▶ INFORMATION SUPPLIED:
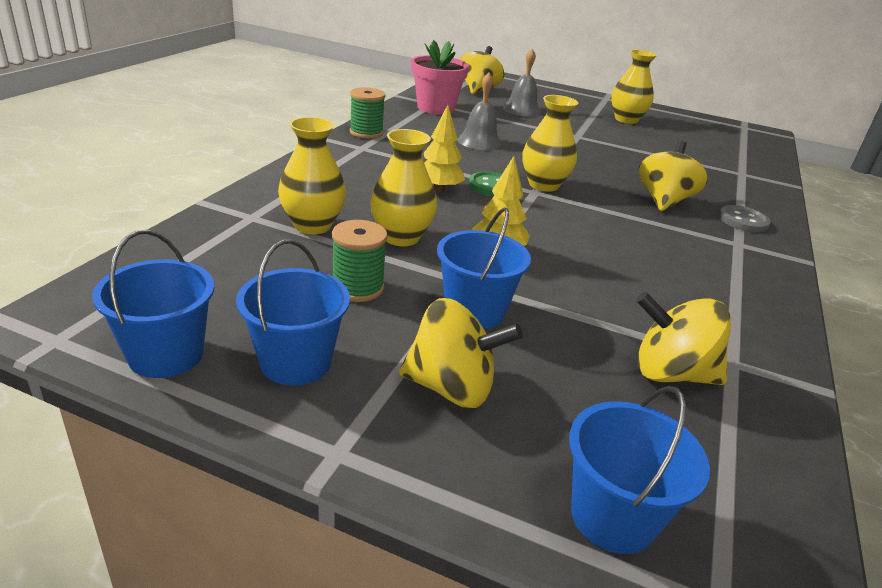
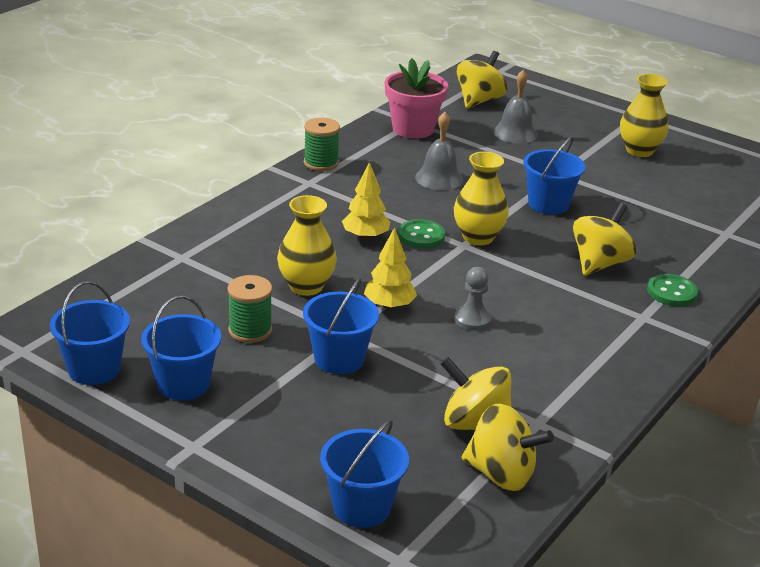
camera: 15 degrees right, 0 degrees up
(312, 225) = (232, 269): yellow vase -> none
(451, 388) = (291, 415): yellow spinning top -> yellow spinning top (501, 474)
(585, 157) = (548, 204): none -> blue bucket
(588, 258) = (472, 319): none -> grey pawn
(743, 221) = (671, 292): grey button -> green button

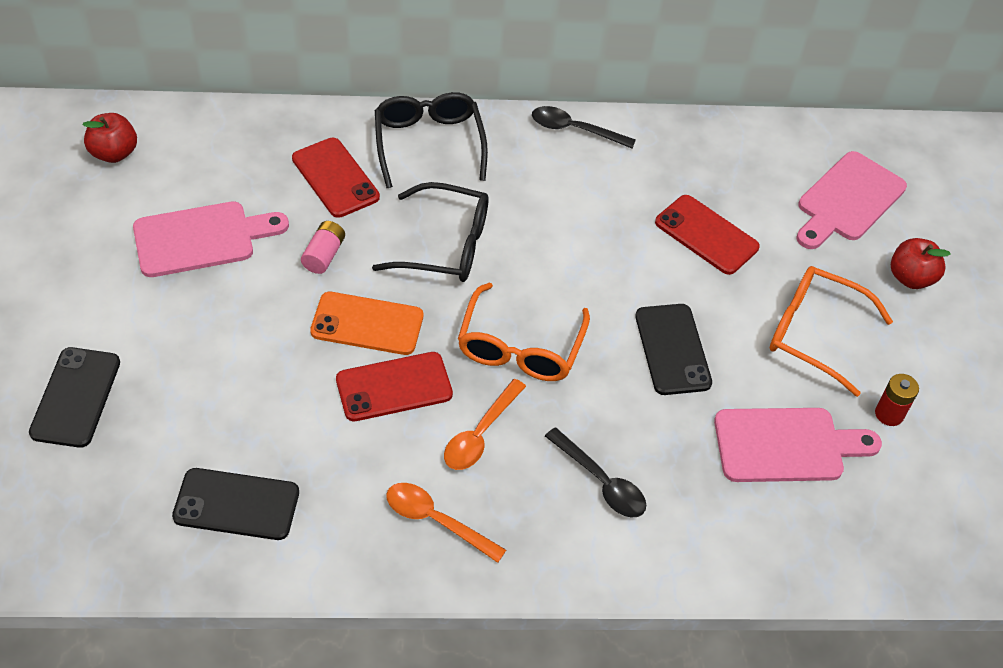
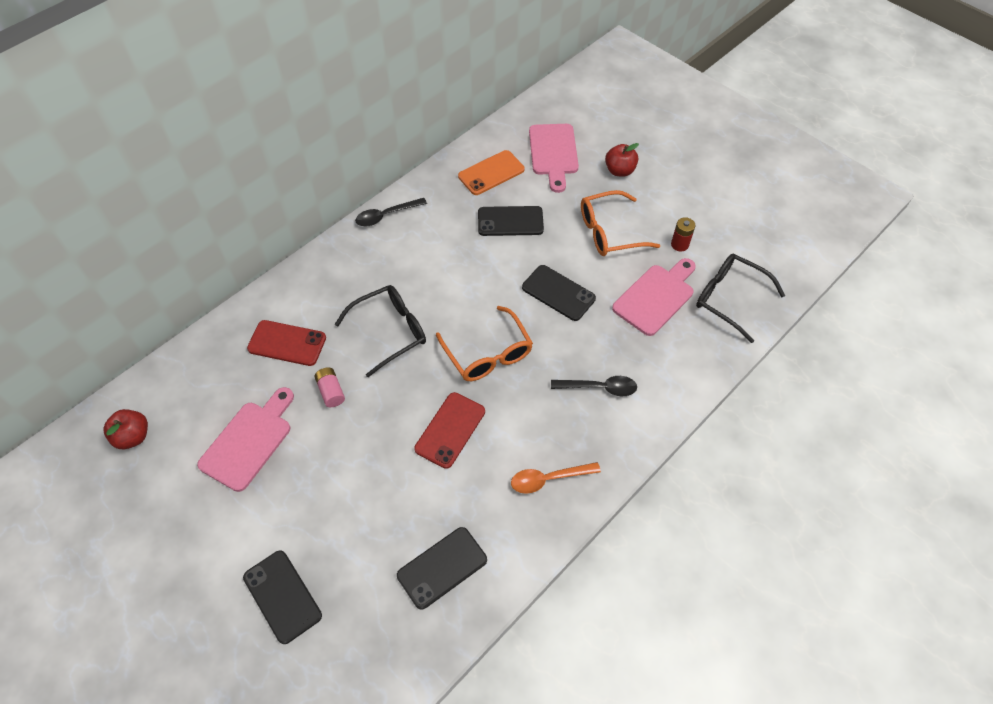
camera: 40 degrees left, 5 degrees up
(367, 324) = (398, 409): orange phone -> orange phone (491, 173)
(428, 144) = (317, 283): black glasses -> black glasses (729, 299)
(480, 434) = (519, 415): orange spoon -> none
(706, 235) = (510, 221): red phone -> black phone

▶ TASK TO COMPLETE: Please state how many lines in the records contain the word "orange", and give only that number.

▶ EXERCISE RESULT: 2